— Exercise description —
Exactly the lines from the one with "U1 pin SW: SIG42 -> SIG50" to the end of the data below should be set down, and no others.

Change listing data:

=======

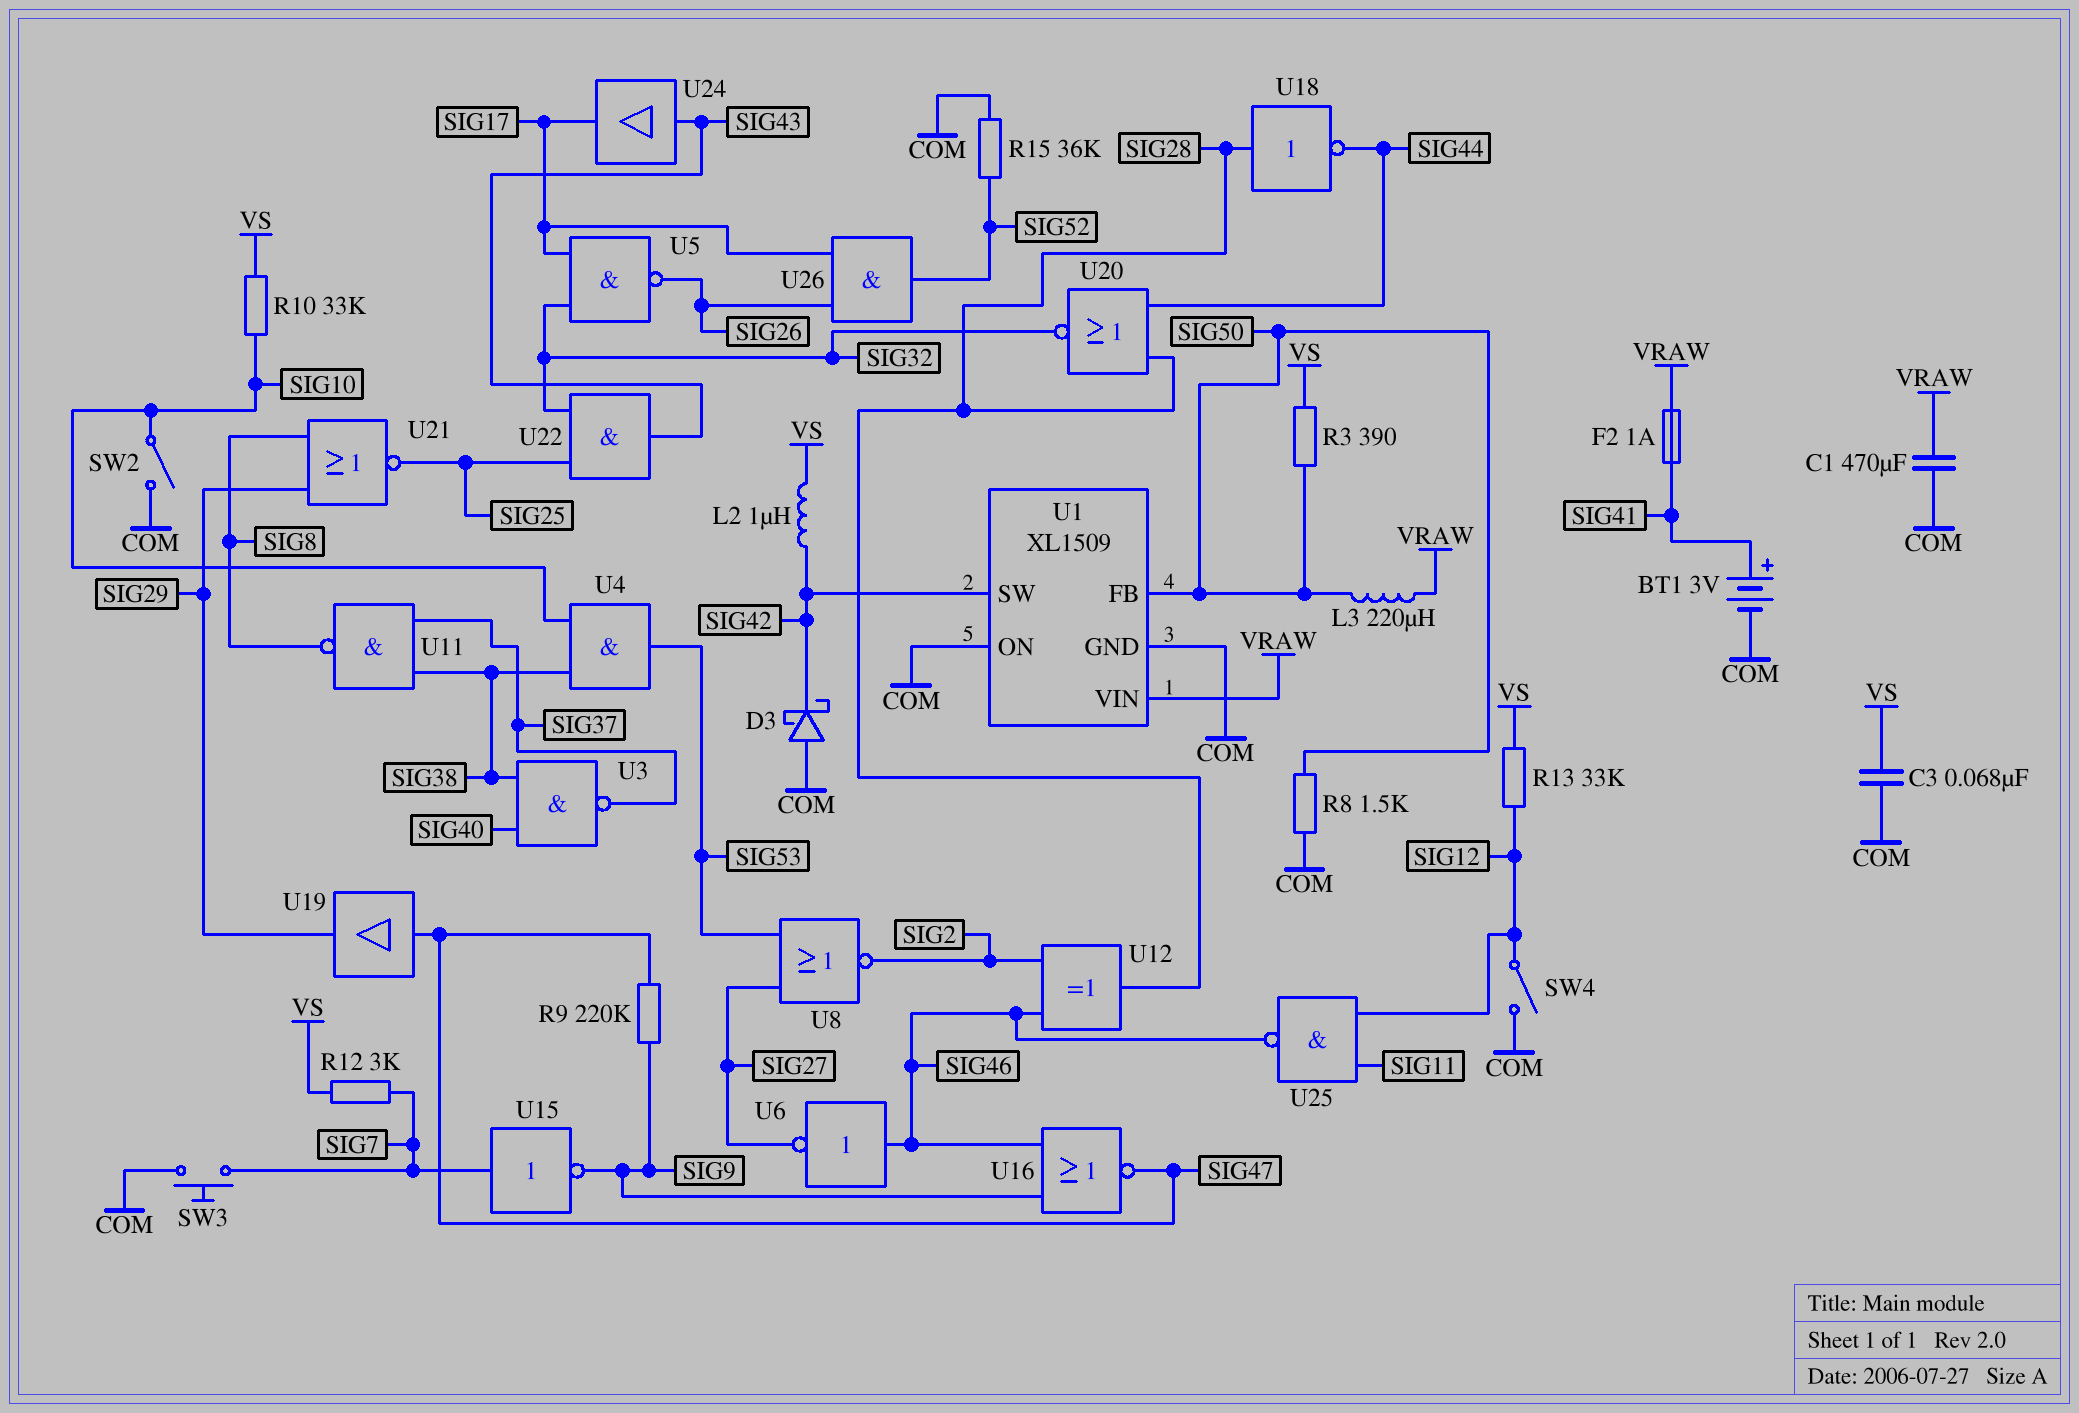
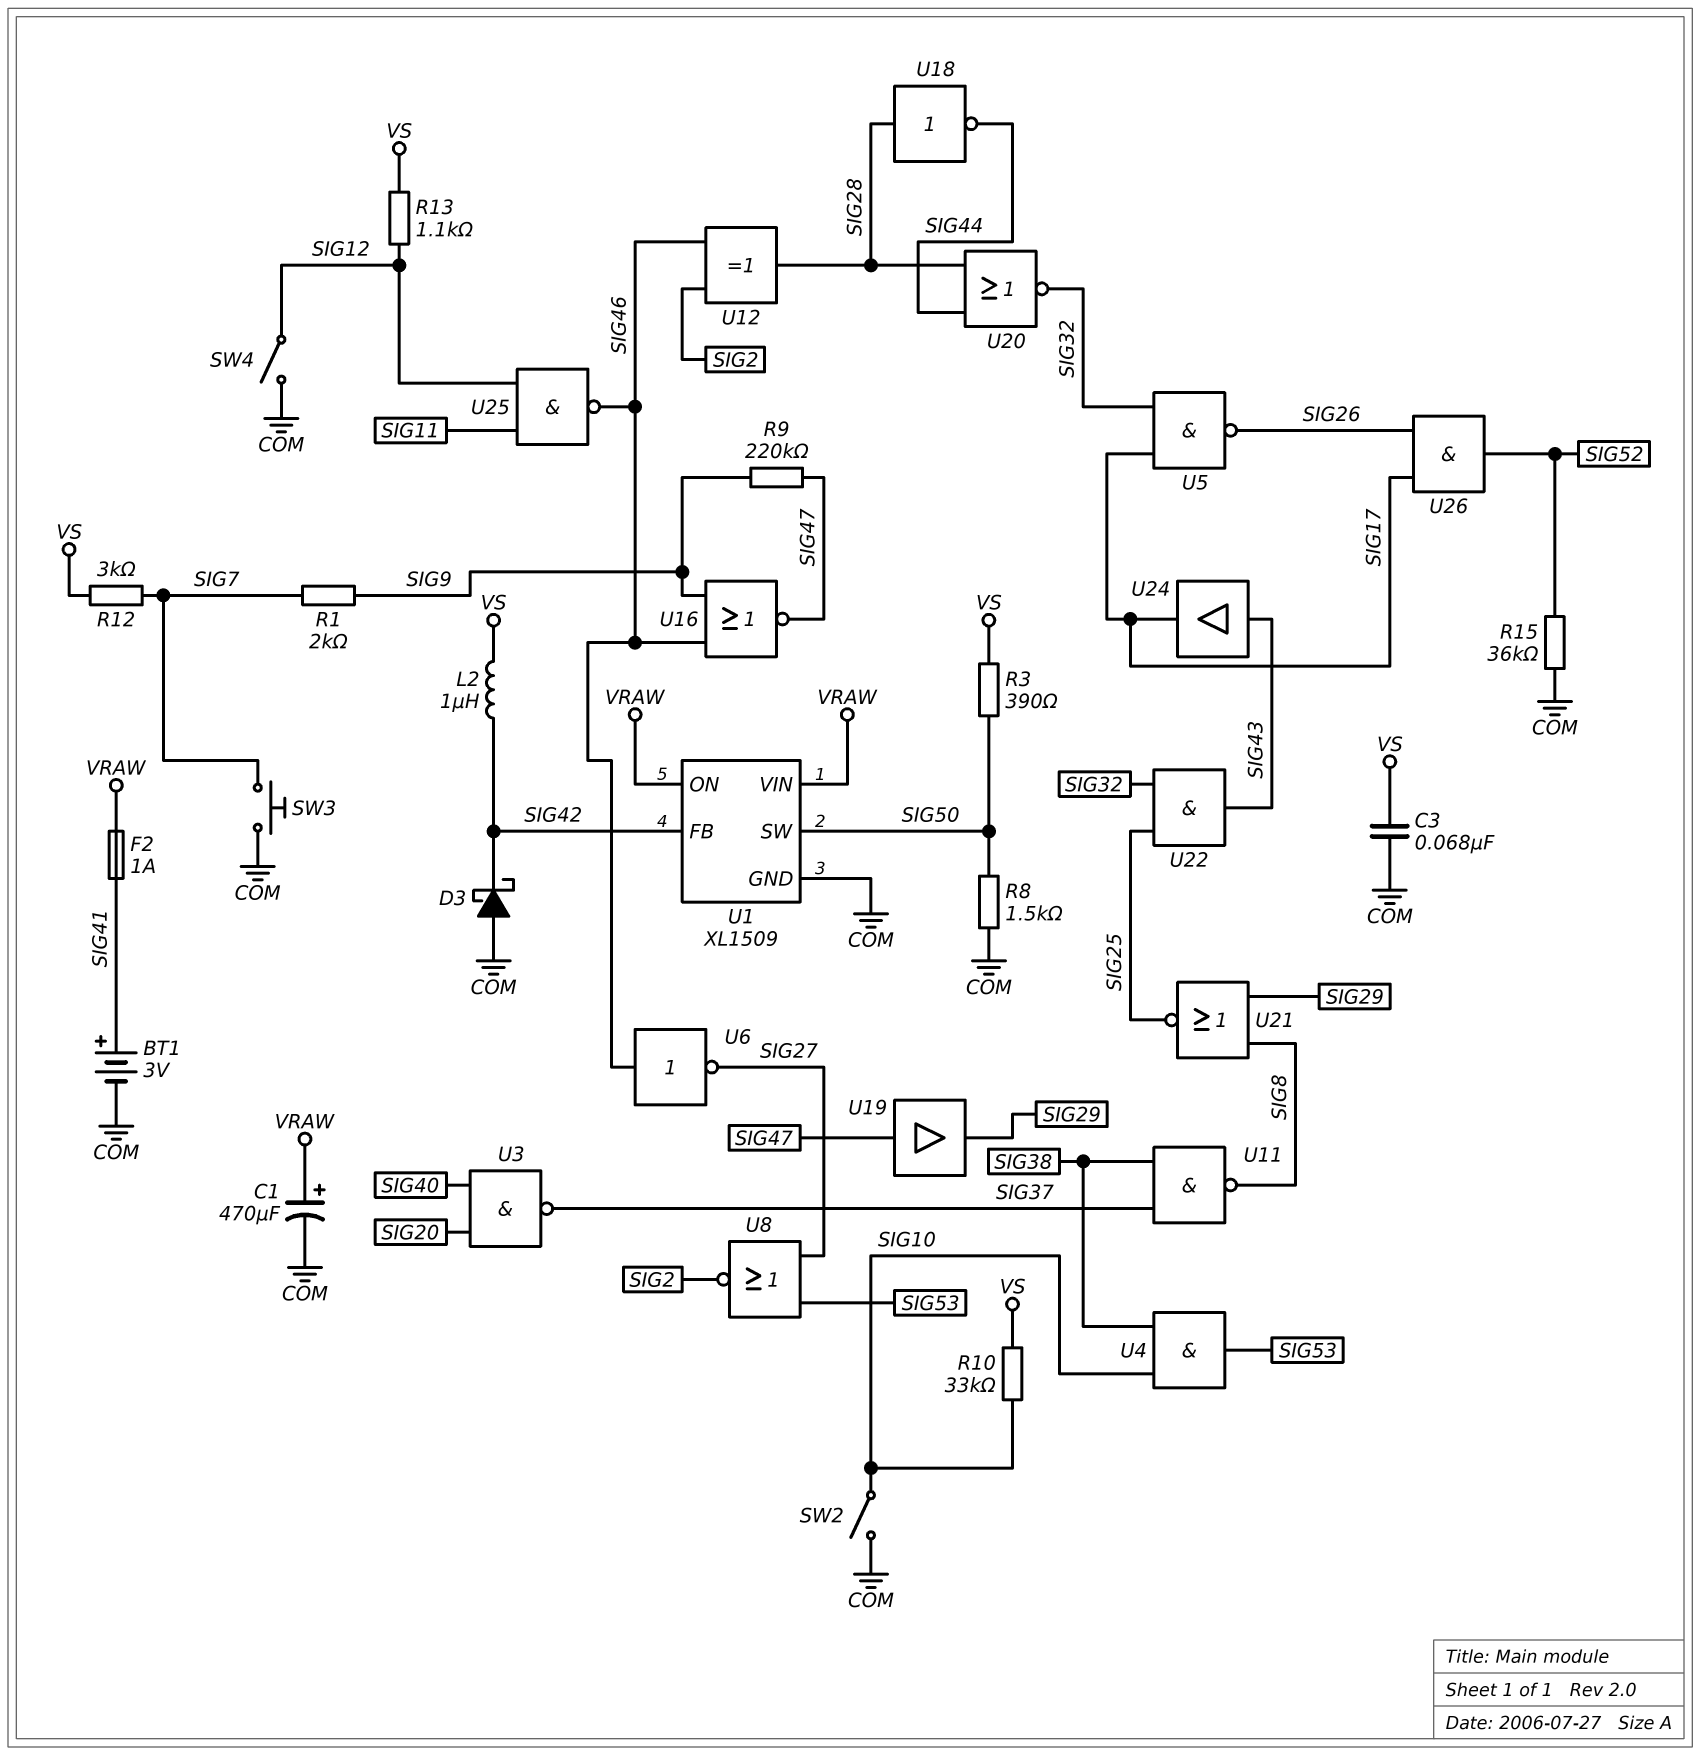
C1: 470uF (COM, VRAW) -> 470uF (plus VRAW, minus COM)
L3: 220uH (SIG50, VRAW) -> none
R1: none -> 2k (SIG7, SIG9)
R13: 33k (SIG12, VS) -> 1.1k (SIG12, VS)
U1 pin FB: SIG50 -> SIG42
U1 pin ON: COM -> VRAW
U1 pin SW: SIG42 -> SIG50
U3: NAND (in SIG38, in SIG40, out SIG37) -> NAND (in SIG20, in SIG40, out SIG37)
U15: NOT (in SIG7, out SIG9) -> none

=======

— Task output —
U1 pin SW: SIG42 -> SIG50
U3: NAND (in SIG38, in SIG40, out SIG37) -> NAND (in SIG20, in SIG40, out SIG37)
U15: NOT (in SIG7, out SIG9) -> none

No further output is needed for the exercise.